▶ _Assignment_
The records that follow should be retyped word for word.

◆ ◆ ◆

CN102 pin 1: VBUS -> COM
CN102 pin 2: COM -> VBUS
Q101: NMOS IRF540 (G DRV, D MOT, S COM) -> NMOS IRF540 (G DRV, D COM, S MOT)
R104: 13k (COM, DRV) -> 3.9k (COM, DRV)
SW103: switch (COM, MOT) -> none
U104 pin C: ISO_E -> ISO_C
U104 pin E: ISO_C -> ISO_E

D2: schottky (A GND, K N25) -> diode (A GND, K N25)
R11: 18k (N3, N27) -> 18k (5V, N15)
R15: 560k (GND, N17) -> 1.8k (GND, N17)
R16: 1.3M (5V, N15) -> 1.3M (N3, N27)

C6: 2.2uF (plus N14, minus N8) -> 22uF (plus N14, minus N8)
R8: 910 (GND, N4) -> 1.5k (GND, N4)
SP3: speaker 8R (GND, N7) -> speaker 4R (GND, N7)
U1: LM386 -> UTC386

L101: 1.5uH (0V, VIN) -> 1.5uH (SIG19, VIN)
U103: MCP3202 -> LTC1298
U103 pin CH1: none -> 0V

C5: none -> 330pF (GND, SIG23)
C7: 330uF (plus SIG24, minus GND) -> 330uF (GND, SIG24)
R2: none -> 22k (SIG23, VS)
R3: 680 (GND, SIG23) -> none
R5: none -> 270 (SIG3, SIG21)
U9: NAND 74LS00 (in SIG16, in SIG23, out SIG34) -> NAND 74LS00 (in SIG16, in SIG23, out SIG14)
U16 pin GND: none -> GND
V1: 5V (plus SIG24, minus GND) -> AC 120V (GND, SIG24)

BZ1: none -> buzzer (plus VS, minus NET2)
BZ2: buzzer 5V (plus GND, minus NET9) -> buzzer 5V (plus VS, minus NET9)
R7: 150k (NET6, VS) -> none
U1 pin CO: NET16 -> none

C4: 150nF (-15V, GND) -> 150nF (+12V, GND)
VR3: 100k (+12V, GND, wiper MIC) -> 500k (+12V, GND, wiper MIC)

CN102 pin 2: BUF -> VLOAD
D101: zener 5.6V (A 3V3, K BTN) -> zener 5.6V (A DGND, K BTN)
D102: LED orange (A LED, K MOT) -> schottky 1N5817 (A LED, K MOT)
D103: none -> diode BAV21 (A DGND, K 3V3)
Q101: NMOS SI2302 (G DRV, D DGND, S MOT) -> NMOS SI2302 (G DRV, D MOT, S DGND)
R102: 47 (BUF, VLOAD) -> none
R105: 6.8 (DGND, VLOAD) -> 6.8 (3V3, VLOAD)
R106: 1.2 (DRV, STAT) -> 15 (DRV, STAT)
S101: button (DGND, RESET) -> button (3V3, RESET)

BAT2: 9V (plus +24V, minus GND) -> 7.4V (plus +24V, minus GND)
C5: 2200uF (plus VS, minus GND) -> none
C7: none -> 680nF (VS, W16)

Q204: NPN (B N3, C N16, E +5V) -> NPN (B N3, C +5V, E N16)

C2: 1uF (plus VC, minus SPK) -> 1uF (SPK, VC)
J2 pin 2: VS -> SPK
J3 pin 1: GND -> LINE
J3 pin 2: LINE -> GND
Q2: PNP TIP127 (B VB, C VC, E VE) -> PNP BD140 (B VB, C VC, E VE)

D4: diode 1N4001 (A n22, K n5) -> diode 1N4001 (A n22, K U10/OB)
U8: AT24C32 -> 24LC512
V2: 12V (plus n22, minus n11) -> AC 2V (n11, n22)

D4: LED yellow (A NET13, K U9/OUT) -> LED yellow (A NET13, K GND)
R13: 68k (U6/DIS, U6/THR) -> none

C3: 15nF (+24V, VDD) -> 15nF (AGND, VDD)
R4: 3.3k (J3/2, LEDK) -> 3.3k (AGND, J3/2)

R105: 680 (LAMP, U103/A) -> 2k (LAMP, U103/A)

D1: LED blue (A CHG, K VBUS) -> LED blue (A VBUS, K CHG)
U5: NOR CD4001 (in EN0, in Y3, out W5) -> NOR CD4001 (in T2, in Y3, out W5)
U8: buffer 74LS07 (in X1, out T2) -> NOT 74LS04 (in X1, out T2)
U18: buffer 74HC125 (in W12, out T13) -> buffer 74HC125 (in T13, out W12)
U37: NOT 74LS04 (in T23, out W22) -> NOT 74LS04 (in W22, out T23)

◆ ◆ ◆

▶ _Answer to this problem_
CN102 pin 1: VBUS -> COM
CN102 pin 2: COM -> VBUS
Q101: NMOS IRF540 (G DRV, D MOT, S COM) -> NMOS IRF540 (G DRV, D COM, S MOT)
R104: 13k (COM, DRV) -> 3.9k (COM, DRV)
SW103: switch (COM, MOT) -> none
U104 pin C: ISO_E -> ISO_C
U104 pin E: ISO_C -> ISO_E

D2: schottky (A GND, K N25) -> diode (A GND, K N25)
R11: 18k (N3, N27) -> 18k (5V, N15)
R15: 560k (GND, N17) -> 1.8k (GND, N17)
R16: 1.3M (5V, N15) -> 1.3M (N3, N27)

C6: 2.2uF (plus N14, minus N8) -> 22uF (plus N14, minus N8)
R8: 910 (GND, N4) -> 1.5k (GND, N4)
SP3: speaker 8R (GND, N7) -> speaker 4R (GND, N7)
U1: LM386 -> UTC386

L101: 1.5uH (0V, VIN) -> 1.5uH (SIG19, VIN)
U103: MCP3202 -> LTC1298
U103 pin CH1: none -> 0V

C5: none -> 330pF (GND, SIG23)
C7: 330uF (plus SIG24, minus GND) -> 330uF (GND, SIG24)
R2: none -> 22k (SIG23, VS)
R3: 680 (GND, SIG23) -> none
R5: none -> 270 (SIG3, SIG21)
U9: NAND 74LS00 (in SIG16, in SIG23, out SIG34) -> NAND 74LS00 (in SIG16, in SIG23, out SIG14)
U16 pin GND: none -> GND
V1: 5V (plus SIG24, minus GND) -> AC 120V (GND, SIG24)

BZ1: none -> buzzer (plus VS, minus NET2)
BZ2: buzzer 5V (plus GND, minus NET9) -> buzzer 5V (plus VS, minus NET9)
R7: 150k (NET6, VS) -> none
U1 pin CO: NET16 -> none

C4: 150nF (-15V, GND) -> 150nF (+12V, GND)
VR3: 100k (+12V, GND, wiper MIC) -> 500k (+12V, GND, wiper MIC)

CN102 pin 2: BUF -> VLOAD
D101: zener 5.6V (A 3V3, K BTN) -> zener 5.6V (A DGND, K BTN)
D102: LED orange (A LED, K MOT) -> schottky 1N5817 (A LED, K MOT)
D103: none -> diode BAV21 (A DGND, K 3V3)
Q101: NMOS SI2302 (G DRV, D DGND, S MOT) -> NMOS SI2302 (G DRV, D MOT, S DGND)
R102: 47 (BUF, VLOAD) -> none
R105: 6.8 (DGND, VLOAD) -> 6.8 (3V3, VLOAD)
R106: 1.2 (DRV, STAT) -> 15 (DRV, STAT)
S101: button (DGND, RESET) -> button (3V3, RESET)

BAT2: 9V (plus +24V, minus GND) -> 7.4V (plus +24V, minus GND)
C5: 2200uF (plus VS, minus GND) -> none
C7: none -> 680nF (VS, W16)

Q204: NPN (B N3, C N16, E +5V) -> NPN (B N3, C +5V, E N16)

C2: 1uF (plus VC, minus SPK) -> 1uF (SPK, VC)
J2 pin 2: VS -> SPK
J3 pin 1: GND -> LINE
J3 pin 2: LINE -> GND
Q2: PNP TIP127 (B VB, C VC, E VE) -> PNP BD140 (B VB, C VC, E VE)

D4: diode 1N4001 (A n22, K n5) -> diode 1N4001 (A n22, K U10/OB)
U8: AT24C32 -> 24LC512
V2: 12V (plus n22, minus n11) -> AC 2V (n11, n22)

D4: LED yellow (A NET13, K U9/OUT) -> LED yellow (A NET13, K GND)
R13: 68k (U6/DIS, U6/THR) -> none

C3: 15nF (+24V, VDD) -> 15nF (AGND, VDD)
R4: 3.3k (J3/2, LEDK) -> 3.3k (AGND, J3/2)

R105: 680 (LAMP, U103/A) -> 2k (LAMP, U103/A)

D1: LED blue (A CHG, K VBUS) -> LED blue (A VBUS, K CHG)
U5: NOR CD4001 (in EN0, in Y3, out W5) -> NOR CD4001 (in T2, in Y3, out W5)
U8: buffer 74LS07 (in X1, out T2) -> NOT 74LS04 (in X1, out T2)
U18: buffer 74HC125 (in W12, out T13) -> buffer 74HC125 (in T13, out W12)
U37: NOT 74LS04 (in T23, out W22) -> NOT 74LS04 (in W22, out T23)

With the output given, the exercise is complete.